_WORK TO DO_
In the entries below, replace "center point" with "midpoint" and keep everything else unchanged.

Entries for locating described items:
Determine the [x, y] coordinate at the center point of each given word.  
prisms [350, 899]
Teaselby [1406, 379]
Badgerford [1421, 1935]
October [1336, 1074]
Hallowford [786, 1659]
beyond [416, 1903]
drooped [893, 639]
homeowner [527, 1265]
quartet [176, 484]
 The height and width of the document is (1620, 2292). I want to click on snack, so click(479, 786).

_FINAL RESULT_
Determine the [x, y] coordinate at the midpoint of each given word.  
prisms [350, 899]
Teaselby [1406, 379]
Badgerford [1421, 1935]
October [1336, 1074]
Hallowford [786, 1659]
beyond [416, 1903]
drooped [893, 639]
homeowner [527, 1265]
quartet [176, 484]
 The height and width of the document is (1620, 2292). I want to click on snack, so click(479, 786).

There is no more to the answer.